_Listed records_
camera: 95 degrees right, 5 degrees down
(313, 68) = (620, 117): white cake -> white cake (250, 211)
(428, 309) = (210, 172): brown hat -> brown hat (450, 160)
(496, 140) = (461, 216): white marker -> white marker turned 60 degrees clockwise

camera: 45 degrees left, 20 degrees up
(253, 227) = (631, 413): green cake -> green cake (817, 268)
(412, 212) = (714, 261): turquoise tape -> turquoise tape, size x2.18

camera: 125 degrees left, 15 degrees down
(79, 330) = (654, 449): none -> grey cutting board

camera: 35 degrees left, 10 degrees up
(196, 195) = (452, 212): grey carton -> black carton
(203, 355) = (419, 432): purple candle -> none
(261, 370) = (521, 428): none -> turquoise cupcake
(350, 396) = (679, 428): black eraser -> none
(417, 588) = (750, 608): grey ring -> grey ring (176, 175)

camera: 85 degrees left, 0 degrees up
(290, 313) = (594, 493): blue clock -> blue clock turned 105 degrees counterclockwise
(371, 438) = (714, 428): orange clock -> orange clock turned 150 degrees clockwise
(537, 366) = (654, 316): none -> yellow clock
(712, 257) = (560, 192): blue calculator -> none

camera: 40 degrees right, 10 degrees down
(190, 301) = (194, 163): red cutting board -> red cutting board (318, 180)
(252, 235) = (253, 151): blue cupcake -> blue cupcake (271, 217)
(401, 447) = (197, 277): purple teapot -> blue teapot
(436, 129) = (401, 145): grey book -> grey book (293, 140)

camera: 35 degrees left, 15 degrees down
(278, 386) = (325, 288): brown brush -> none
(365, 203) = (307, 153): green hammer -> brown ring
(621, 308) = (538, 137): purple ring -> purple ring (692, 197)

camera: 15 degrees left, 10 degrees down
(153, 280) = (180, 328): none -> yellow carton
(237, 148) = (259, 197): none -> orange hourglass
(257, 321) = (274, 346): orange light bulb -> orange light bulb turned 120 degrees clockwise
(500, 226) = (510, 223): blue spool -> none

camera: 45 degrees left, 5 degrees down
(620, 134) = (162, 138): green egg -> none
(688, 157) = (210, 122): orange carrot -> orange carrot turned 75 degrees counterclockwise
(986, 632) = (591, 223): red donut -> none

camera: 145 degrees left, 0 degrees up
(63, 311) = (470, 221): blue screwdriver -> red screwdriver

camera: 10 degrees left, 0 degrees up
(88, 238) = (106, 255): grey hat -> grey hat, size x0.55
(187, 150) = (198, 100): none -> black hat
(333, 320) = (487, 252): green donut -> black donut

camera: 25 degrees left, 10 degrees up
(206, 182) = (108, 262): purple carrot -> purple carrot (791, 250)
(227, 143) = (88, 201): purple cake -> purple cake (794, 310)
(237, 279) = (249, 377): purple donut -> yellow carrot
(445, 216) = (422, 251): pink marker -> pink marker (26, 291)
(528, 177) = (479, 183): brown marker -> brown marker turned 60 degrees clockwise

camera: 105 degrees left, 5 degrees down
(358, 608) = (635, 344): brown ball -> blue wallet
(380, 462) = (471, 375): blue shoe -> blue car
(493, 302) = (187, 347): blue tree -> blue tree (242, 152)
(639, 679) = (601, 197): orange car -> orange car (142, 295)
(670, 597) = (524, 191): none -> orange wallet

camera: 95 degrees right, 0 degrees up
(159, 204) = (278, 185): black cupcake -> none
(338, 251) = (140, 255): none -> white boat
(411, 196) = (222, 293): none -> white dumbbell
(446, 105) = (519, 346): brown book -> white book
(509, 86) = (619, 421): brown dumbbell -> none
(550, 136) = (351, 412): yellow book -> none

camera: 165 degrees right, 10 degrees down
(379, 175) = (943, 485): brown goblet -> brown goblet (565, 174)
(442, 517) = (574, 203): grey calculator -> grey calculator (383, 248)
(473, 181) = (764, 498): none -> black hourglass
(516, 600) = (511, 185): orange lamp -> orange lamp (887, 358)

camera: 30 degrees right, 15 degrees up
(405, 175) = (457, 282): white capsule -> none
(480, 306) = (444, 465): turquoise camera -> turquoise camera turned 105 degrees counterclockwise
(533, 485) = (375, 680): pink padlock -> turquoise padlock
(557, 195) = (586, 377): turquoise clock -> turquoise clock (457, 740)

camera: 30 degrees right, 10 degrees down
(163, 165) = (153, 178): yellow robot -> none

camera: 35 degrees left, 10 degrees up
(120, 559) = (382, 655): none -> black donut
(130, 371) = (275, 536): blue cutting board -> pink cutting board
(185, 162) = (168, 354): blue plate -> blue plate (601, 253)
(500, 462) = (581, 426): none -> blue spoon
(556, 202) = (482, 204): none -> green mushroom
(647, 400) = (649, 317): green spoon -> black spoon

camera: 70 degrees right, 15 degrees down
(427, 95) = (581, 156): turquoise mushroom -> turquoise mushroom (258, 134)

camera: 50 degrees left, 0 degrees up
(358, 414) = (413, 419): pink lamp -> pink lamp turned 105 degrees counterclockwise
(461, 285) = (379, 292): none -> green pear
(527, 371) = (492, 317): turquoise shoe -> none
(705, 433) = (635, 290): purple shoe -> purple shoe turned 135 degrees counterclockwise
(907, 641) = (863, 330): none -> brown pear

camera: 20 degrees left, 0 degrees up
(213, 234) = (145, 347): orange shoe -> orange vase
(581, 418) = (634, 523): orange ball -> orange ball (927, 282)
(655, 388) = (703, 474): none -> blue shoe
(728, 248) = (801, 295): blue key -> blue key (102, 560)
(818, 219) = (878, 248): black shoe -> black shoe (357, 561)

_Exercise_
Go over the data above and copy every line that has the word "white" in it.

_Expected answer_
(313, 68) = (620, 117): white cake -> white cake (250, 211)
(496, 140) = (461, 216): white marker -> white marker turned 60 degrees clockwise
(338, 251) = (140, 255): none -> white boat
(411, 196) = (222, 293): none -> white dumbbell
(446, 105) = (519, 346): brown book -> white book
(405, 175) = (457, 282): white capsule -> none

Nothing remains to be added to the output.